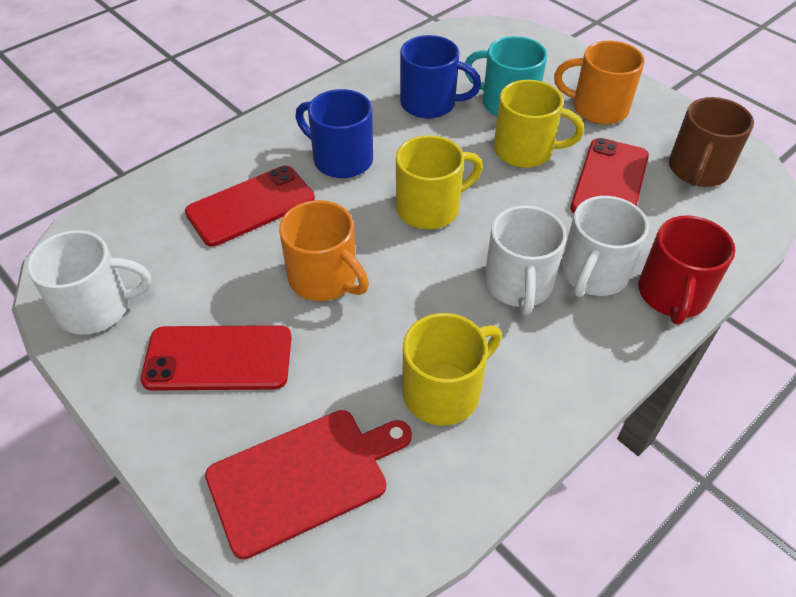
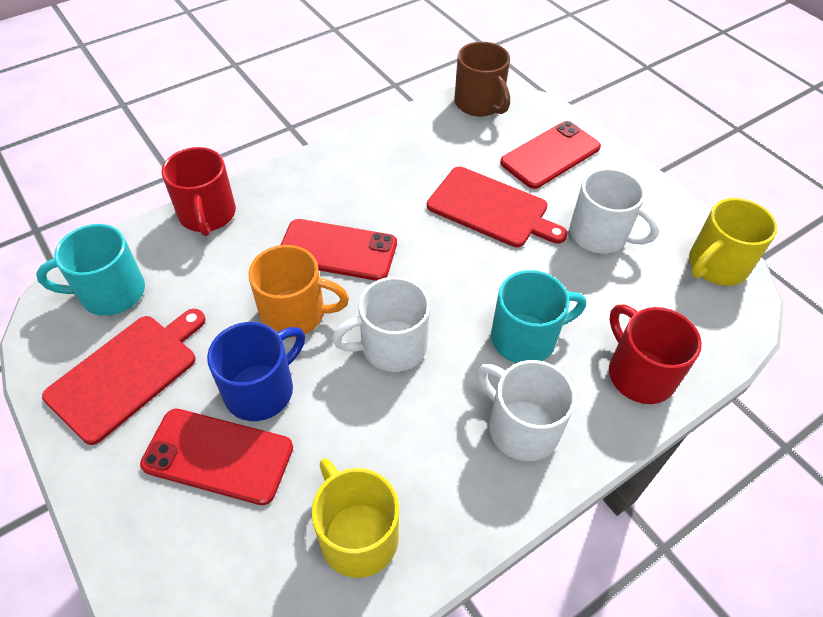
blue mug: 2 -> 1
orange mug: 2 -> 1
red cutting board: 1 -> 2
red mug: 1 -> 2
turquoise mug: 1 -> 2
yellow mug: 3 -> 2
######
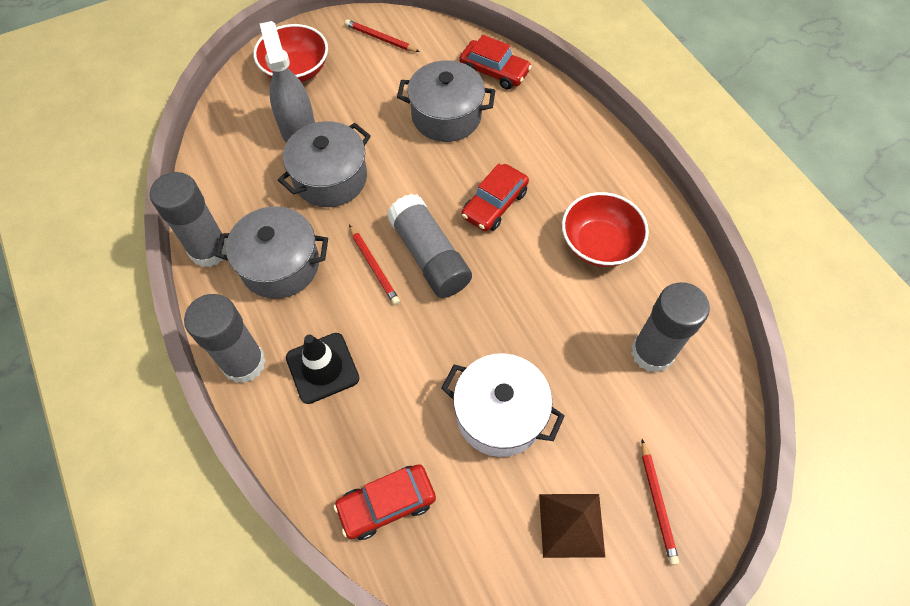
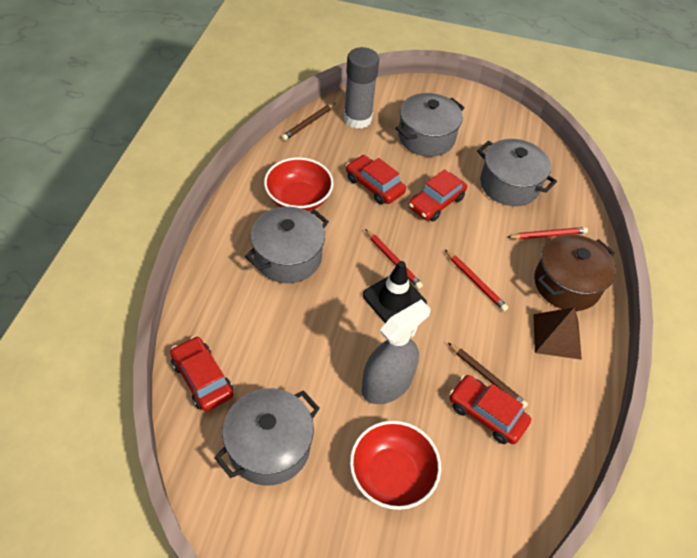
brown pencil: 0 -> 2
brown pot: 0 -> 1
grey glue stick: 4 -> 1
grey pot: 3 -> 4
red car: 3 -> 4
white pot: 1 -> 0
######
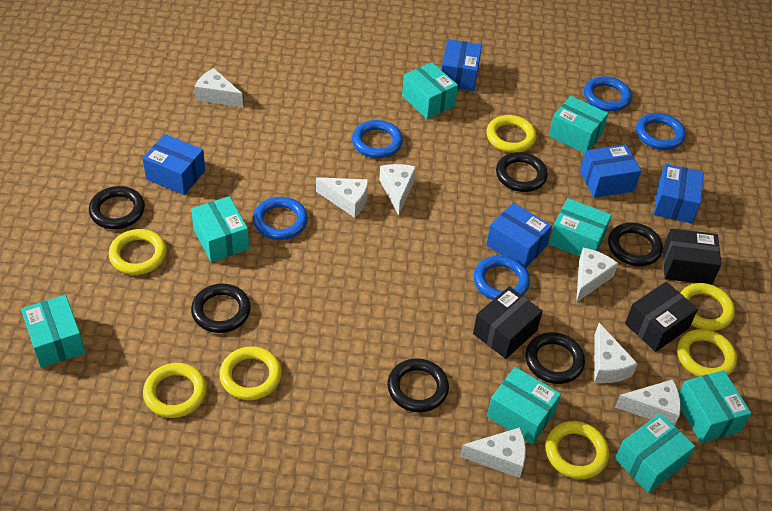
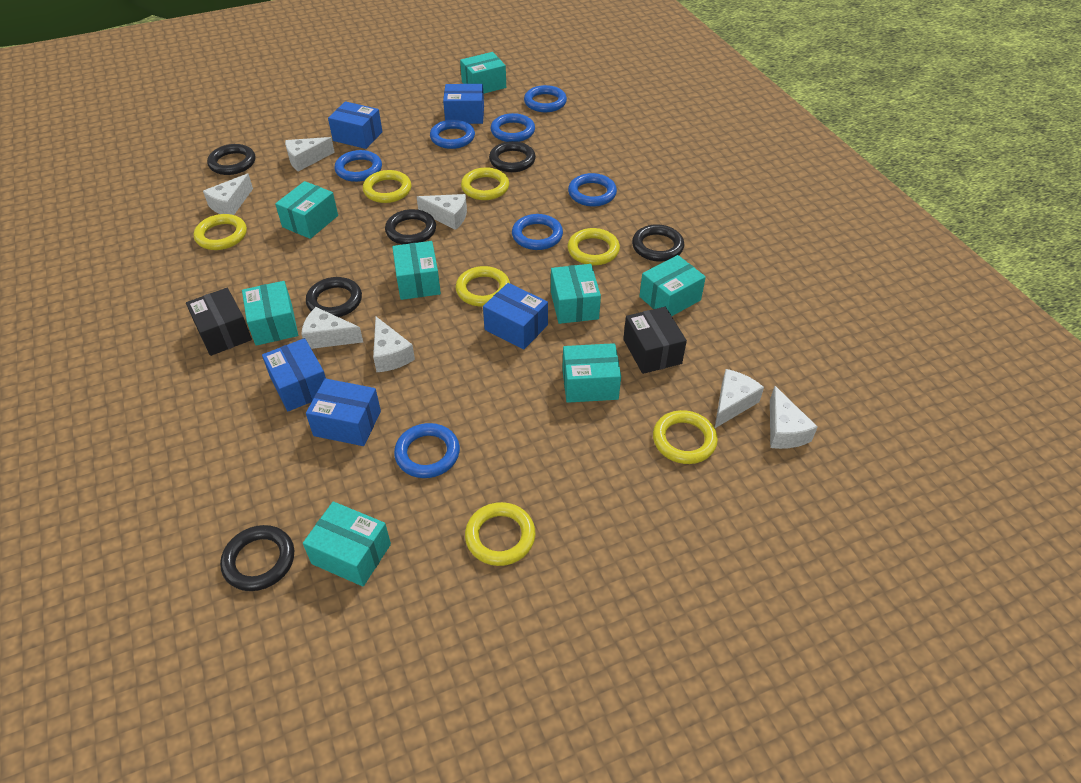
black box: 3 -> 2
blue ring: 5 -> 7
######
### Exercise requirements
For this task, write out exactly the lines of the entries above, starting at the line with "orange mug: 2 -> 1" and ending at the line with "yellow mug: 3 -> 2", both included, and no others.

### Exercise response
orange mug: 2 -> 1
red cutting board: 1 -> 2
red mug: 1 -> 2
turquoise mug: 1 -> 2
yellow mug: 3 -> 2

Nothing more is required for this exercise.